-- Start EXERCISE DATA --
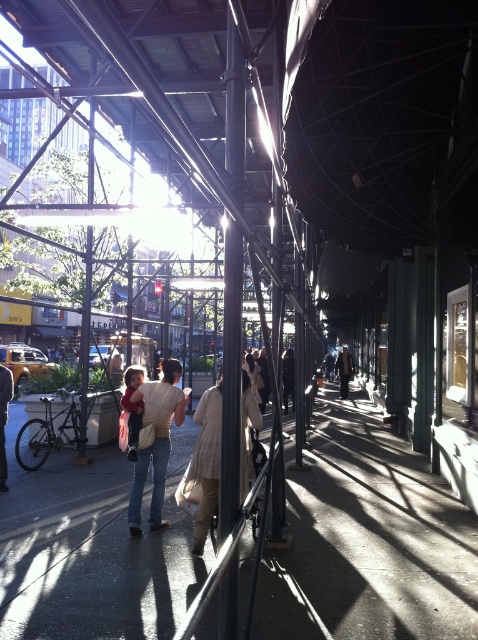
Question: Which of the following is the farthest from the observer?

Choices:
 (A) denim jacket at center
 (B) concrete sidewalk at center

Answer: (A)

Question: Is beige textured coat at center wider than denim jacket at center?

Choices:
 (A) no
 (B) yes

Answer: (A)

Question: Does beige textured coat at center appear over denim jacket at center?

Choices:
 (A) yes
 (B) no

Answer: (A)

Question: Does concrete sidewalk at center have a lesser width compared to beige textured coat at center?

Choices:
 (A) yes
 (B) no

Answer: (B)

Question: Estimate the real-world distances between objects in this image. Which object is farther from the denim jacket at center?

Choices:
 (A) beige textured coat at center
 (B) concrete sidewalk at center

Answer: (B)

Question: Estimate the real-world distances between objects in this image. Which object is farther from the denim jacket at center?

Choices:
 (A) beige textured coat at center
 (B) concrete sidewalk at center

Answer: (B)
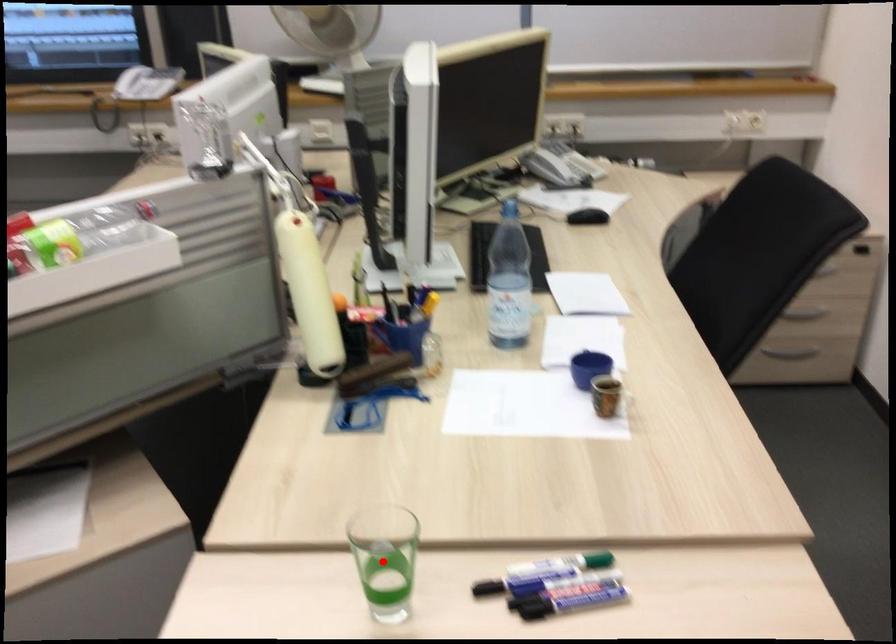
-- End EXERCISE DATA --
## AIM
Express the material above as a JSON list of strings, with one string for each line and blank lines omitted. Leave out the picture markers.

## ANSWER
[
  "Question: Which of the following is the farthest from the observer?",
  "Choices:",
  " (A) denim jacket at center",
  " (B) concrete sidewalk at center",
  "Answer: (A)",
  "Question: Is beige textured coat at center wider than denim jacket at center?",
  "Choices:",
  " (A) no",
  " (B) yes",
  "Answer: (A)",
  "Question: Does beige textured coat at center appear over denim jacket at center?",
  "Choices:",
  " (A) yes",
  " (B) no",
  "Answer: (A)",
  "Question: Does concrete sidewalk at center have a lesser width compared to beige textured coat at center?",
  "Choices:",
  " (A) yes",
  " (B) no",
  "Answer: (B)",
  "Question: Estimate the real-world distances between objects in this image. Which object is farther from the denim jacket at center?",
  "Choices:",
  " (A) beige textured coat at center",
  " (B) concrete sidewalk at center",
  "Answer: (B)",
  "Question: Estimate the real-world distances between objects in this image. Which object is farther from the denim jacket at center?",
  "Choices:",
  " (A) beige textured coat at center",
  " (B) concrete sidewalk at center",
  "Answer: (B)"
]